┌──

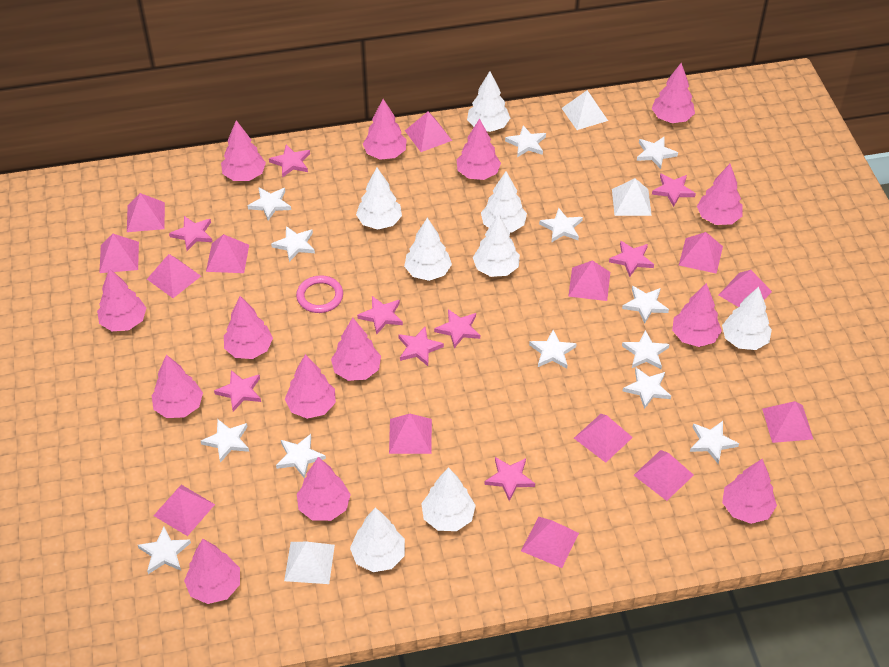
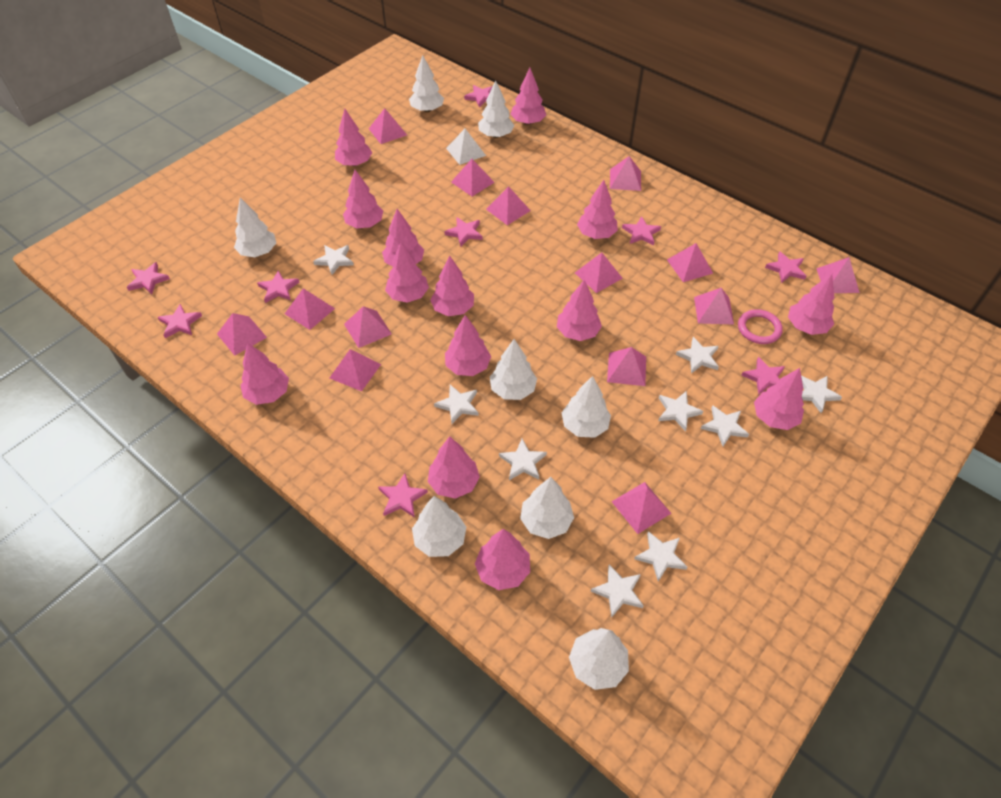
white pyramid: 3 -> 1
white star: 13 -> 9

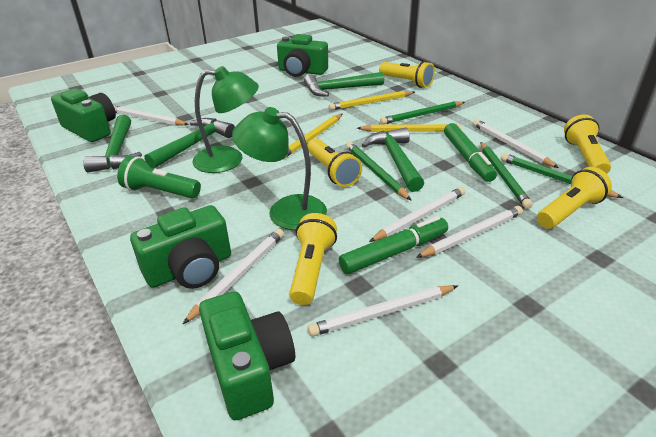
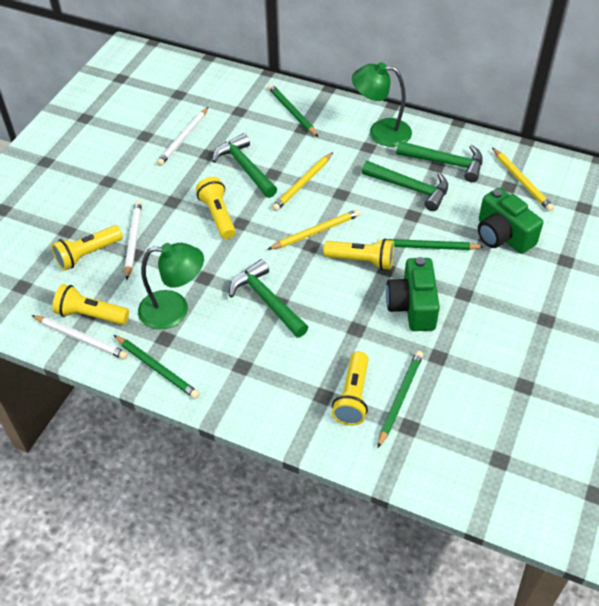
green camera: 4 -> 2
green flashlight: 1 -> 0
green marker: 2 -> 0
white pencil: 6 -> 3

└──

**Task brief**
Copy every record exactly; no pictures.

**Reply**
white pyramid: 3 -> 1
white star: 13 -> 9

green camera: 4 -> 2
green flashlight: 1 -> 0
green marker: 2 -> 0
white pencil: 6 -> 3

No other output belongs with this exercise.